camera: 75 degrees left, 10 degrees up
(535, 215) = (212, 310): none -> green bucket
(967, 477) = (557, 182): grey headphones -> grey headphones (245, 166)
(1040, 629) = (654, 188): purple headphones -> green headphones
++++++
__Task__
In the answer, the listing above should be restated word for word.

__The answer__
camera: 75 degrees left, 10 degrees up
(535, 215) = (212, 310): none -> green bucket
(967, 477) = (557, 182): grey headphones -> grey headphones (245, 166)
(1040, 629) = (654, 188): purple headphones -> green headphones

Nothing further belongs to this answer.